- Opening Delimiter -

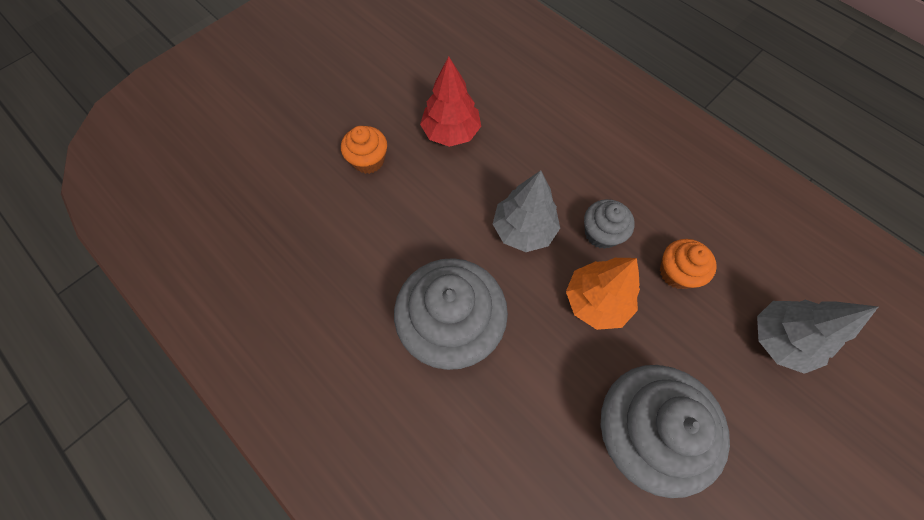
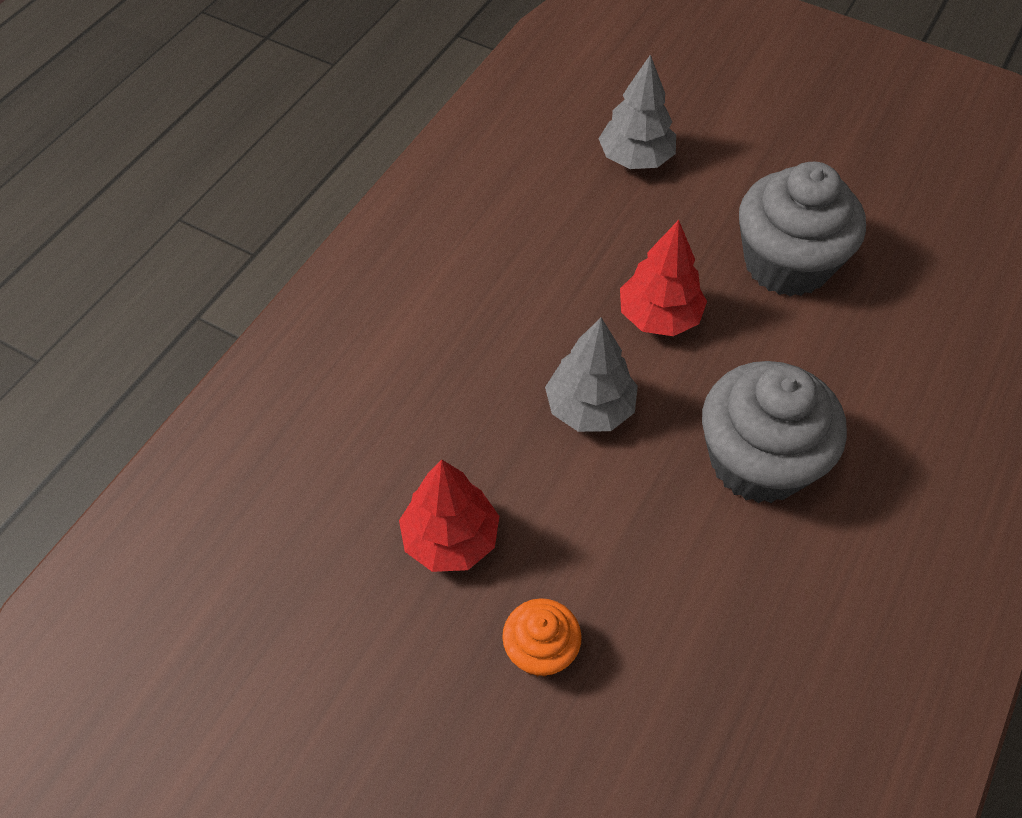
camera: 105 degrees left, 10 degrees down
(596, 301) = (659, 316): orange tree -> red tree
(601, 233) = (564, 323): grey cupcake -> none
(677, 272) = (590, 245): orange cupcake -> none

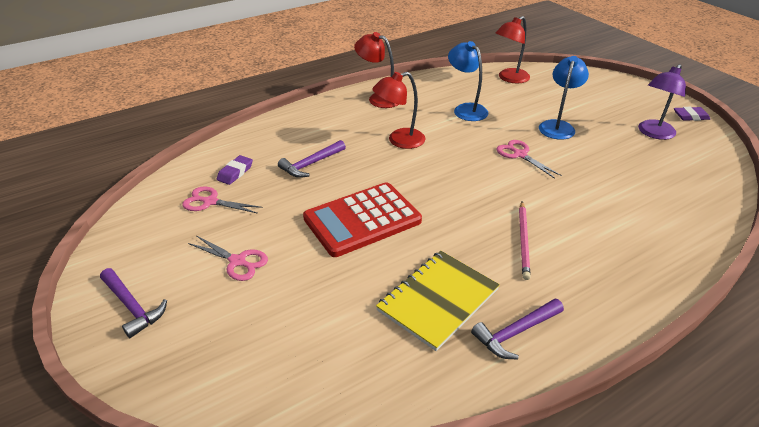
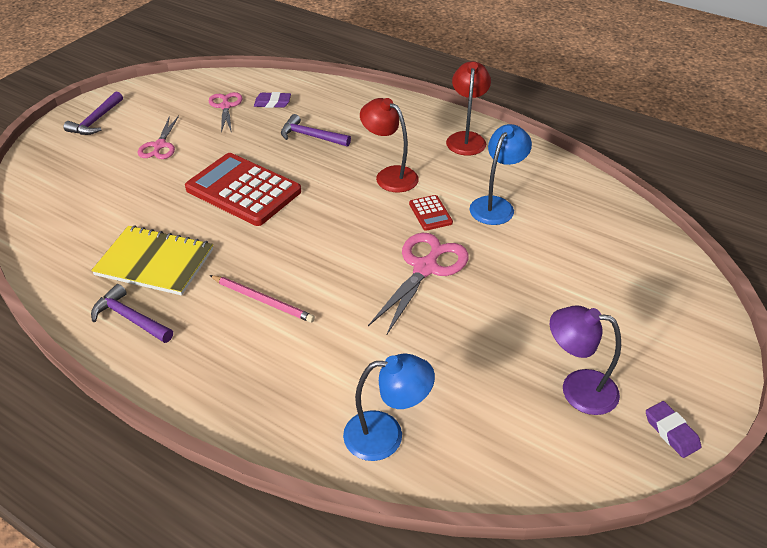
camera: 65 degrees right, 5 degrees up
(458, 136) = (430, 213): none -> red calculator
(509, 78) = (611, 224): red lamp -> none
(520, 155) = (425, 268): pink scissors -> pink scissors, size x1.58
(523, 241) = (263, 300): pink pencil -> pink pencil turned 135 degrees counterclockwise
(558, 126) = (519, 289): blue lamp -> blue lamp (386, 435)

- Closing Delimiter -

* What you have to do
Your answer should reproduce each line of the listing that holds the word "orange".

* Answer below
(596, 301) = (659, 316): orange tree -> red tree
(677, 272) = (590, 245): orange cupcake -> none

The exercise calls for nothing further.